Data for review -
★ ★ ★

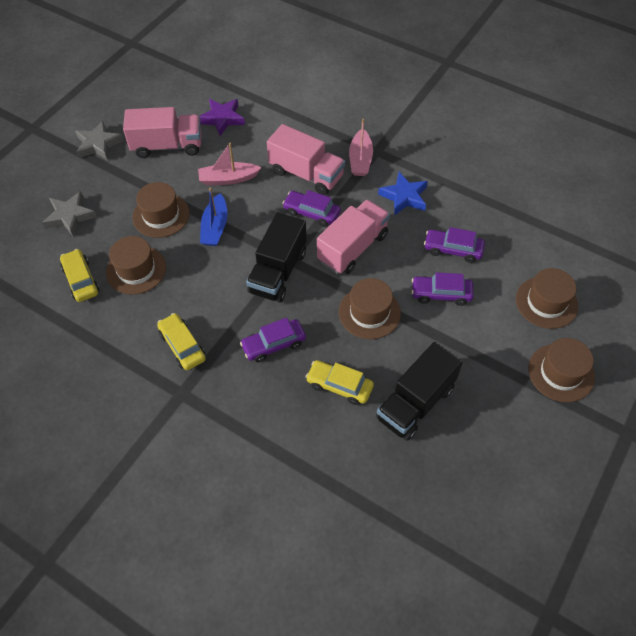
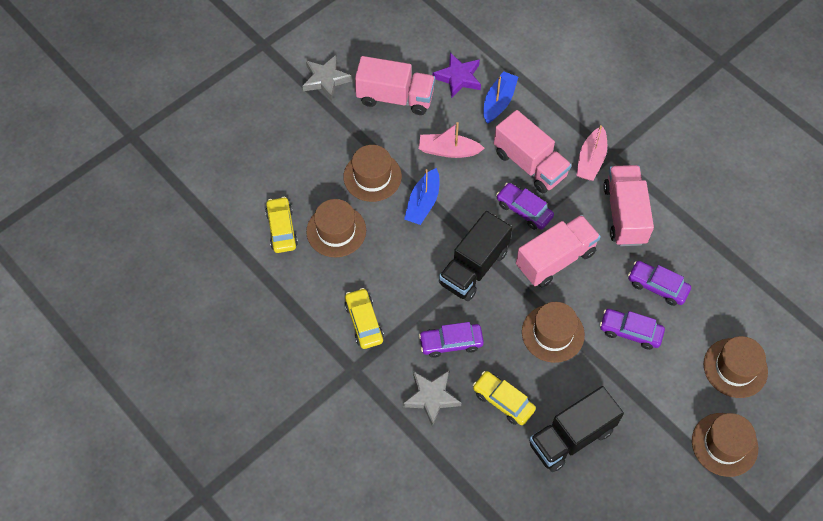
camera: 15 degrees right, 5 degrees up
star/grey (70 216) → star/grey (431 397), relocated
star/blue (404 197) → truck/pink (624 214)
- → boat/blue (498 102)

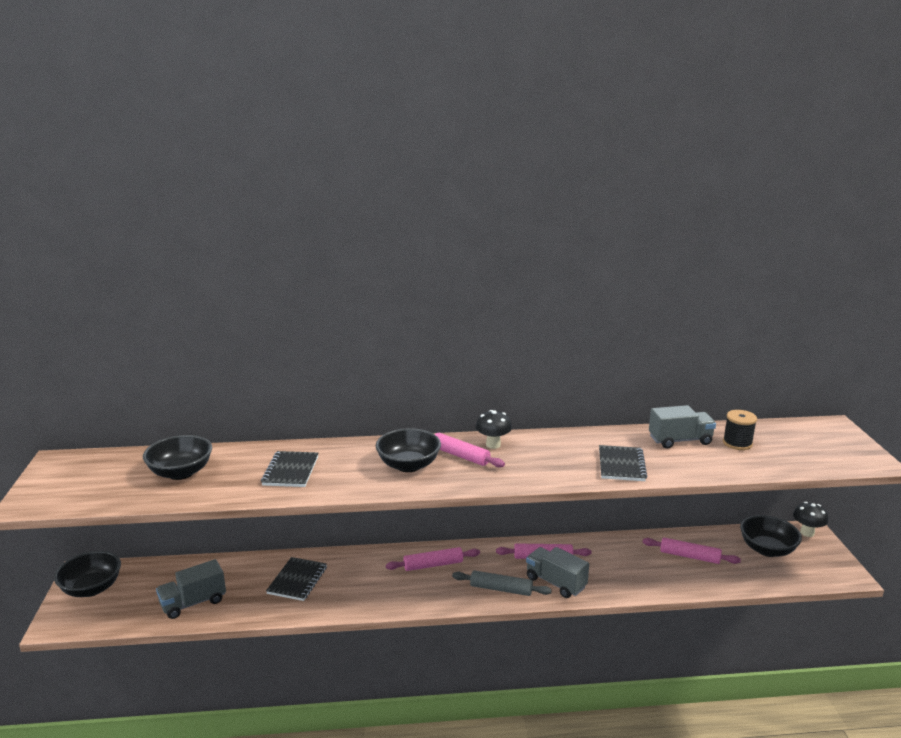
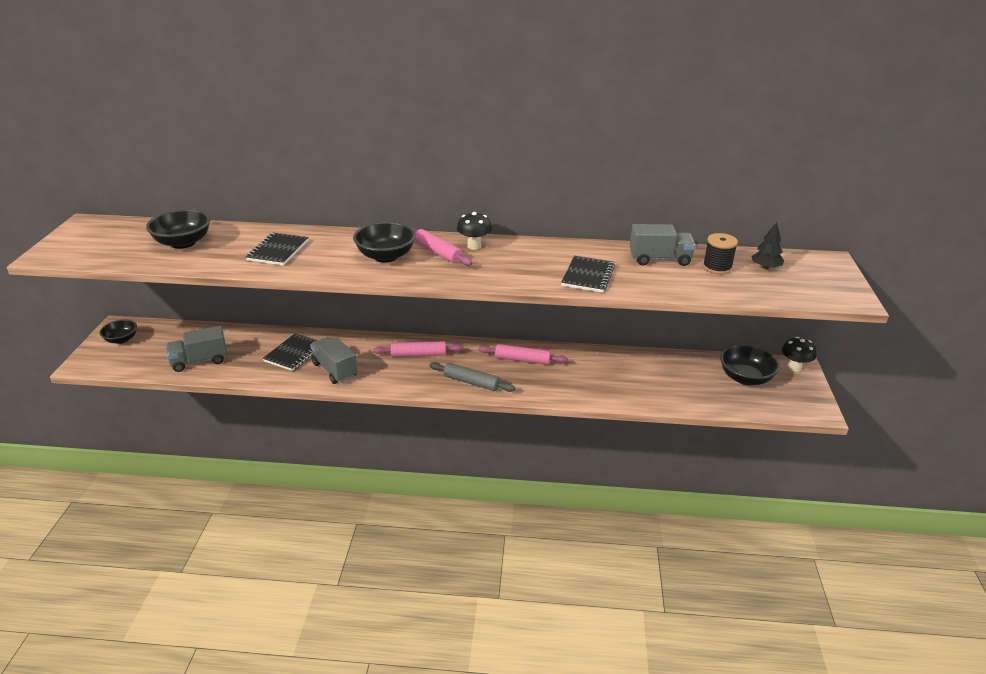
camera: 10 degrees right, 10 degrees up
bowl/black (92 588) → bowl/black (121 339), x0.64
truck/grey (555 583) → truck/grey (335 370), relocated
rolling pin/pink (689 556) → -
- → tree/black (765 267)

★ ★ ★

Problem description - The answer must be an exact copy of the lines from the one that holds "star/grey (70 216)" through the end of the data, both included, with no pictures.

Response -
star/grey (70 216) → star/grey (431 397), relocated
star/blue (404 197) → truck/pink (624 214)
- → boat/blue (498 102)

camera: 10 degrees right, 10 degrees up
bowl/black (92 588) → bowl/black (121 339), x0.64
truck/grey (555 583) → truck/grey (335 370), relocated
rolling pin/pink (689 556) → -
- → tree/black (765 267)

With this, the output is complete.